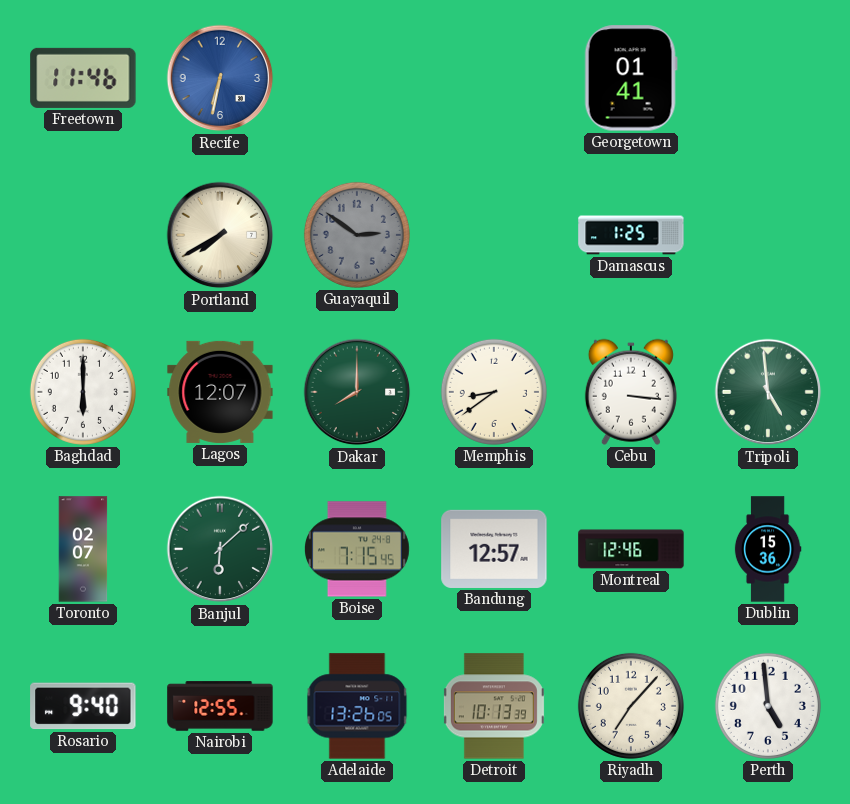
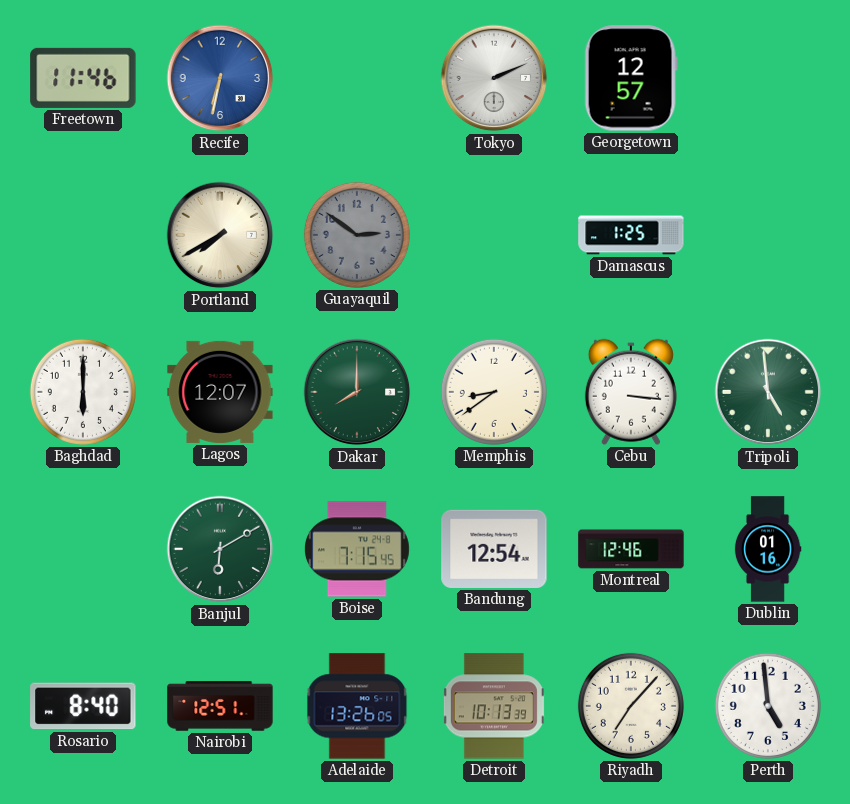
Tokyo: none -> 2:11
Georgetown: 01:41 -> 12:57
Toronto: 02:07 -> none
Banjul: 6:08 -> 6:10
Bandung: 12:57 -> 12:54
Dublin: 15:36 -> 01:16
Rosario: 9:40 -> 8:40
Nairobi: 12:55 -> 12:51
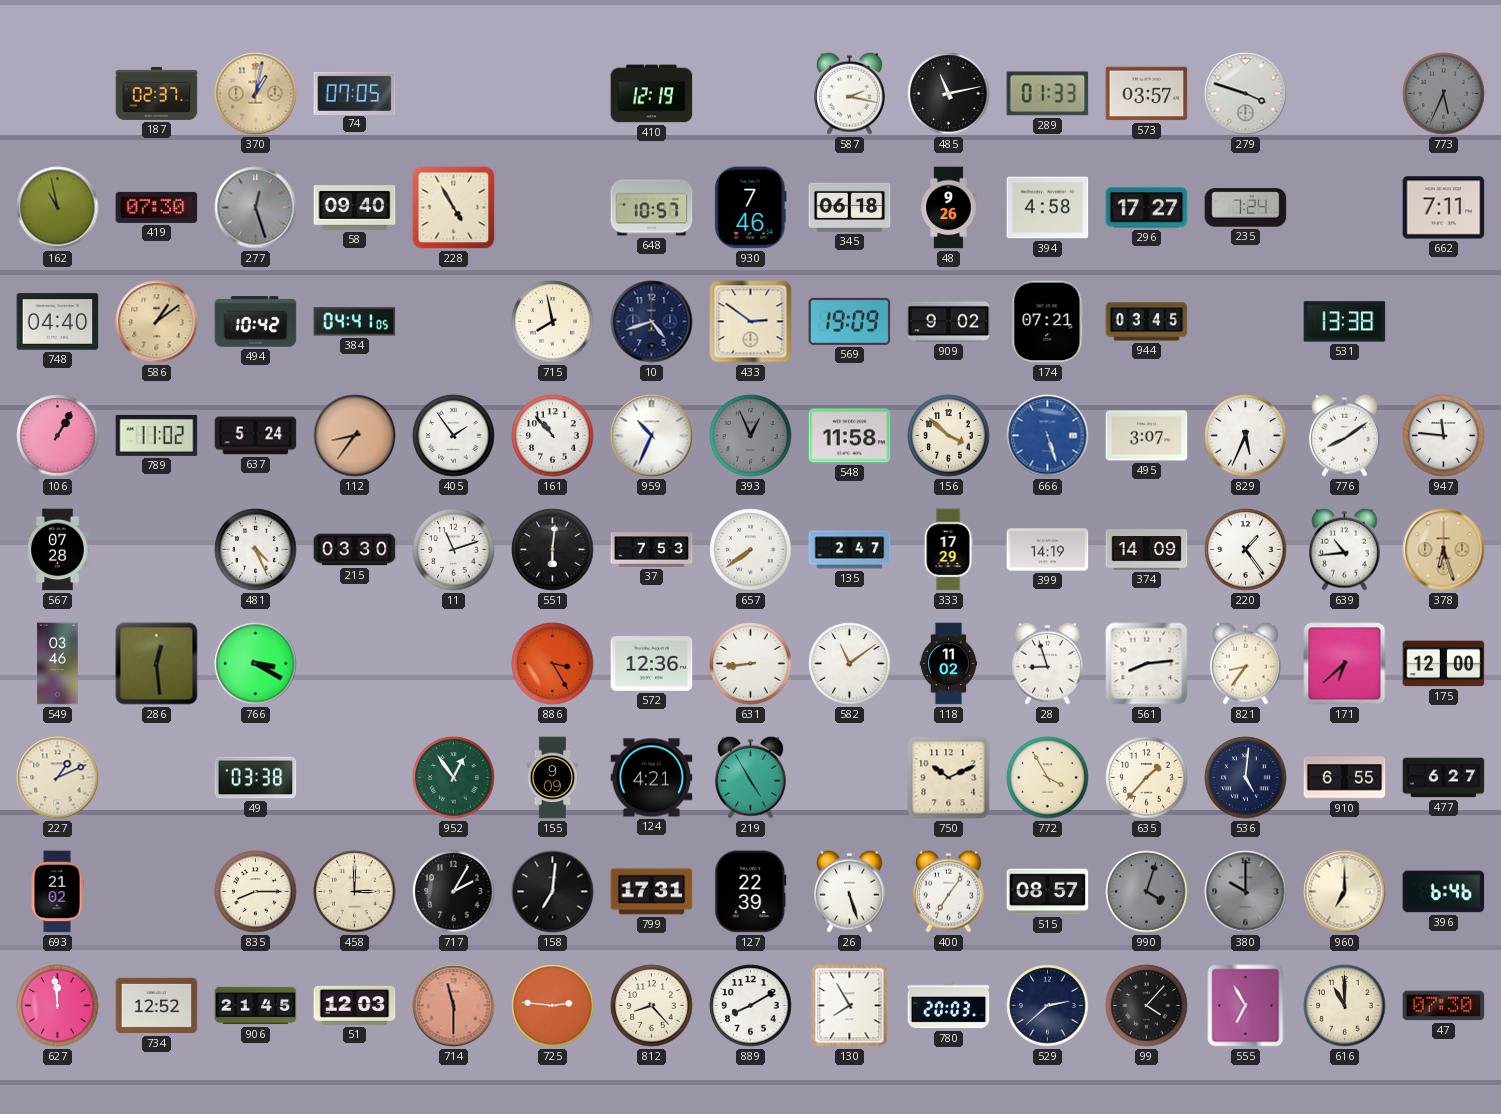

▶ What you will do
Turn all the lines in the records above into a numbered list, dropping any blank lines. Leave the pictures out of the answer.

▶ The response
1. Tokyo: none -> 2:11
2. Georgetown: 01:41 -> 12:57
3. Toronto: 02:07 -> none
4. Banjul: 6:08 -> 6:10
5. Bandung: 12:57 -> 12:54
6. Dublin: 15:36 -> 01:16
7. Rosario: 9:40 -> 8:40
8. Nairobi: 12:55 -> 12:51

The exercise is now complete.